*What you should do*.
Go through the entries below and print, exactly, the lines starting at the one with "camera: 55 degrees left, 10 degrees down" and ending at the one with "(600, 396) = (720, 261): none", keeping both ends and no others.

*Material to process*.
****************************************

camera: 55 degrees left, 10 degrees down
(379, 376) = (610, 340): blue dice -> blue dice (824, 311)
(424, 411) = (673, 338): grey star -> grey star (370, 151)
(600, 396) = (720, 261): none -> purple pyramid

****************************************

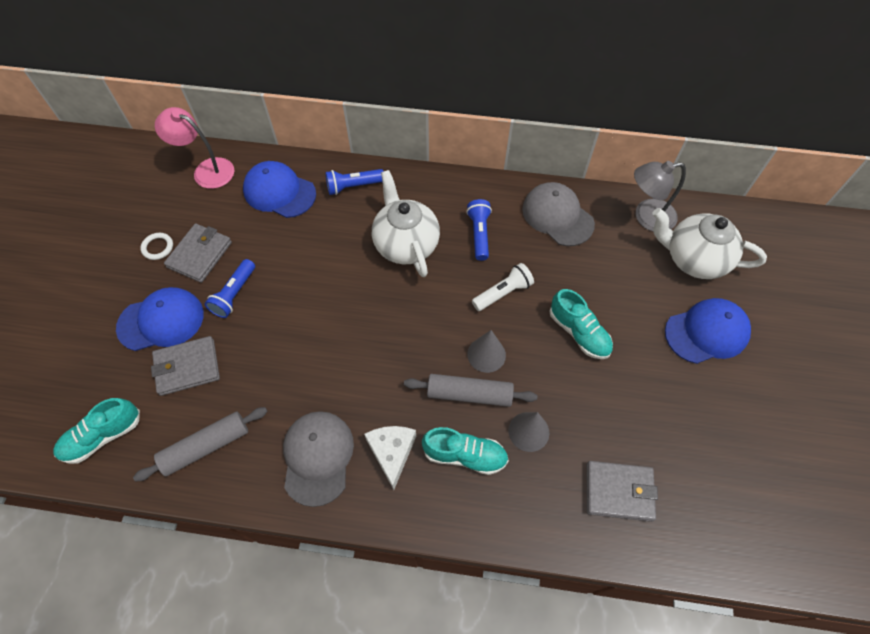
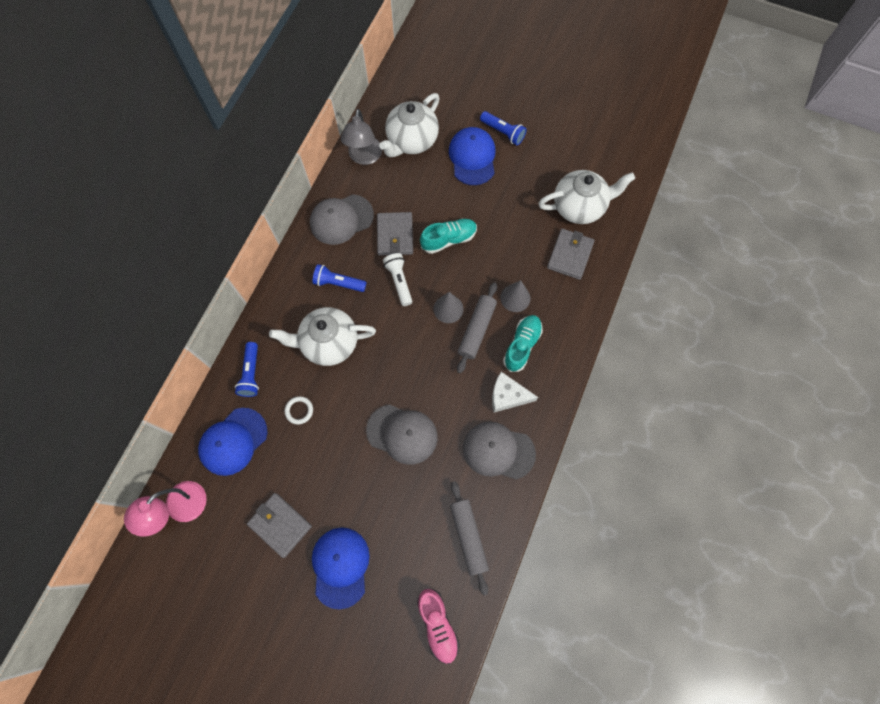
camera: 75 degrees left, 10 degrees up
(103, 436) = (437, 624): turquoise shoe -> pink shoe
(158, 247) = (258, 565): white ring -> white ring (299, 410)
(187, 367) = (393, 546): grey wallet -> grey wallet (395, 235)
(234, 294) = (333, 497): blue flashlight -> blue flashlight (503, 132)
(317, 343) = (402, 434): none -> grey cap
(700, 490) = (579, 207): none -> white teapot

****************************************

*The completed task*.
camera: 55 degrees left, 10 degrees down
(379, 376) = (610, 340): blue dice -> blue dice (824, 311)
(424, 411) = (673, 338): grey star -> grey star (370, 151)
(600, 396) = (720, 261): none -> purple pyramid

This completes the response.